> **Data**
══════════════════════════════

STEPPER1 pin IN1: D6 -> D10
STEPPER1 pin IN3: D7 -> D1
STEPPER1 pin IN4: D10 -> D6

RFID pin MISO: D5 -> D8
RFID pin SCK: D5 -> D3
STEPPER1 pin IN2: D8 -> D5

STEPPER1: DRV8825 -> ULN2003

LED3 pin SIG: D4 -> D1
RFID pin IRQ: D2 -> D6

══════════════════════════════

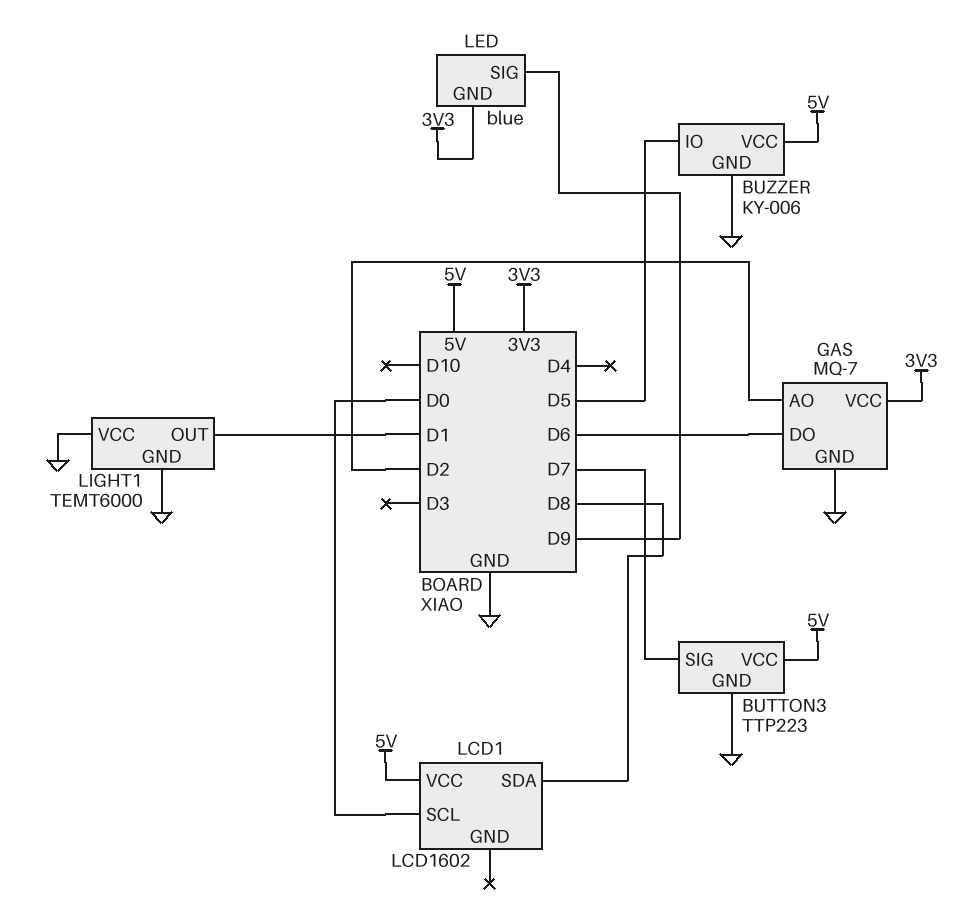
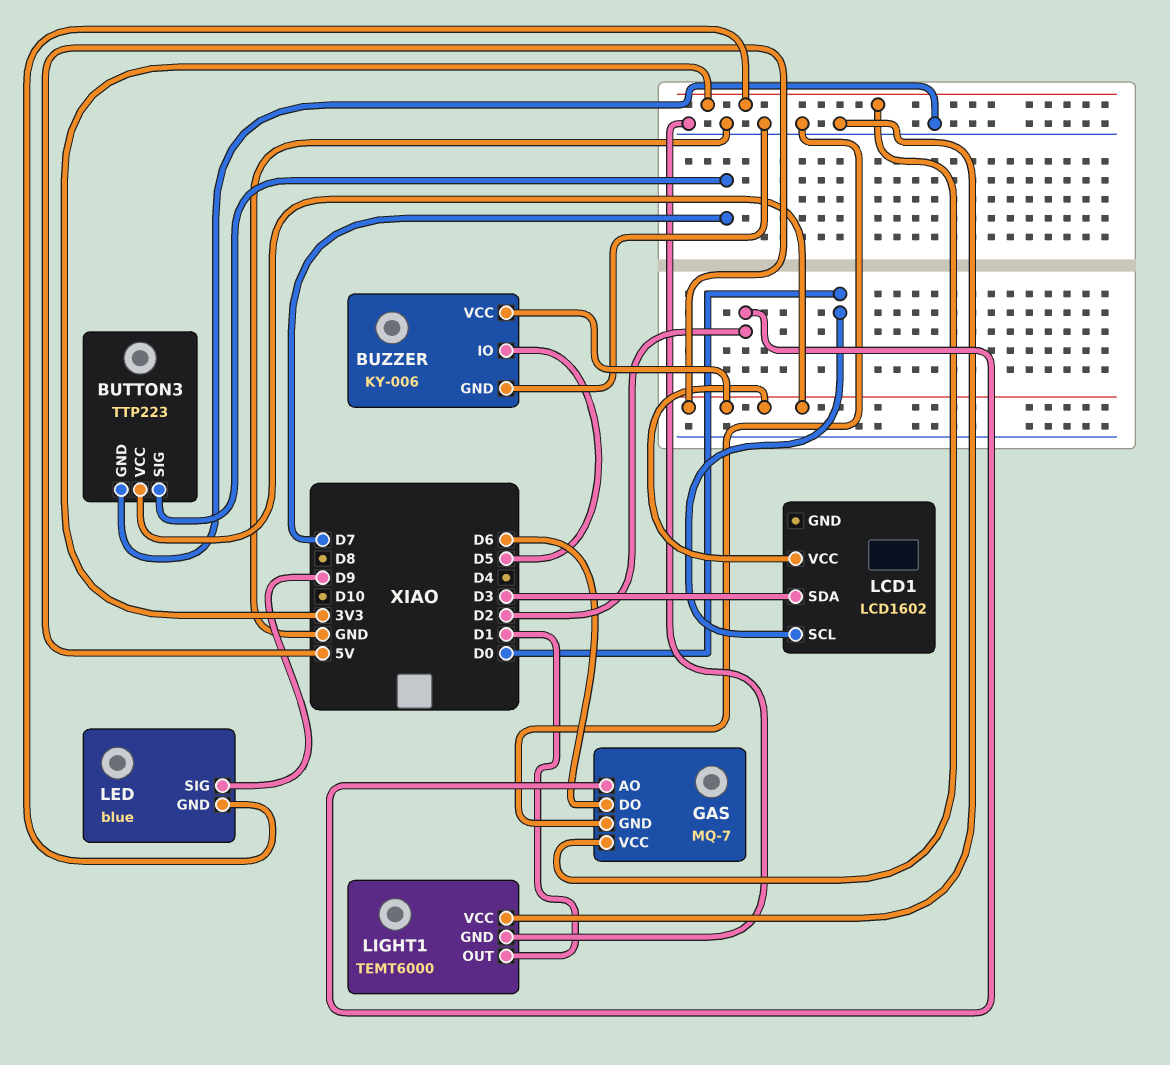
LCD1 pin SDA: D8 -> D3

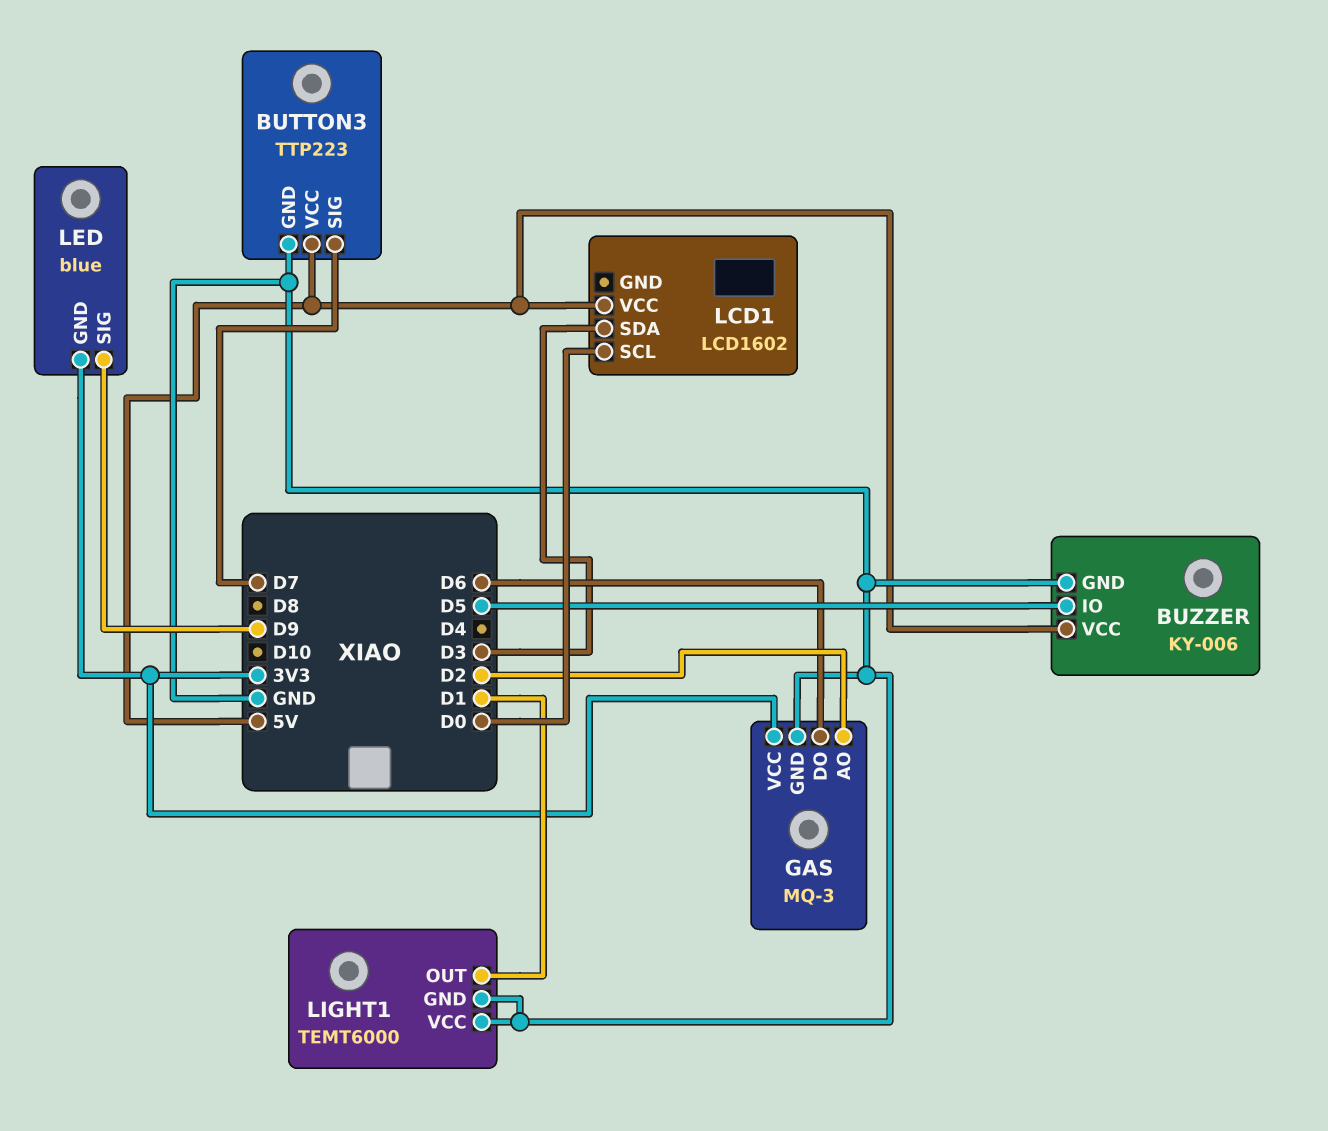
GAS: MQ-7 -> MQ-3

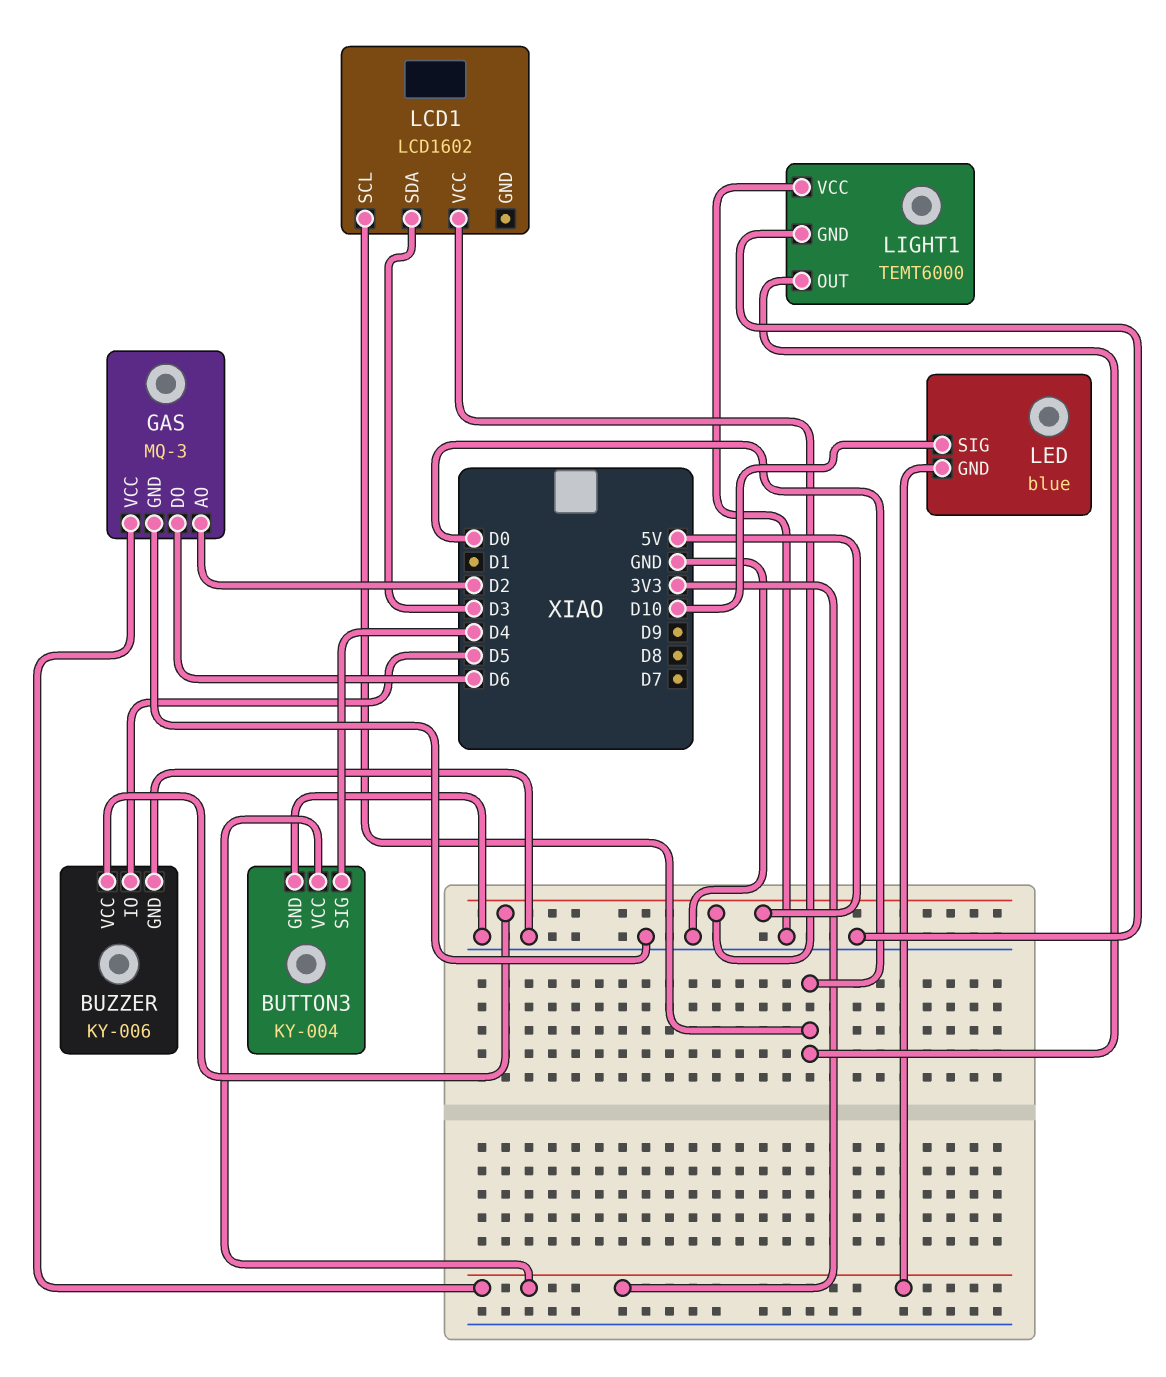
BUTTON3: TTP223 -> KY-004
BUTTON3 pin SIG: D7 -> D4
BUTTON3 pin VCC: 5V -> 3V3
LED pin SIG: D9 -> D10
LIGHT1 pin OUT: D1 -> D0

══════════════════════════════

> **Your task**
In the listing above, find the line holding "LCD1 pin SDA: D8 -> D3" and the line holding "LIGHT1 pin OUT: D1 -> D0". Reproduce those two lines and all between them exactly, leaving out pictures.

> **Finished task**
LCD1 pin SDA: D8 -> D3

GAS: MQ-7 -> MQ-3

BUTTON3: TTP223 -> KY-004
BUTTON3 pin SIG: D7 -> D4
BUTTON3 pin VCC: 5V -> 3V3
LED pin SIG: D9 -> D10
LIGHT1 pin OUT: D1 -> D0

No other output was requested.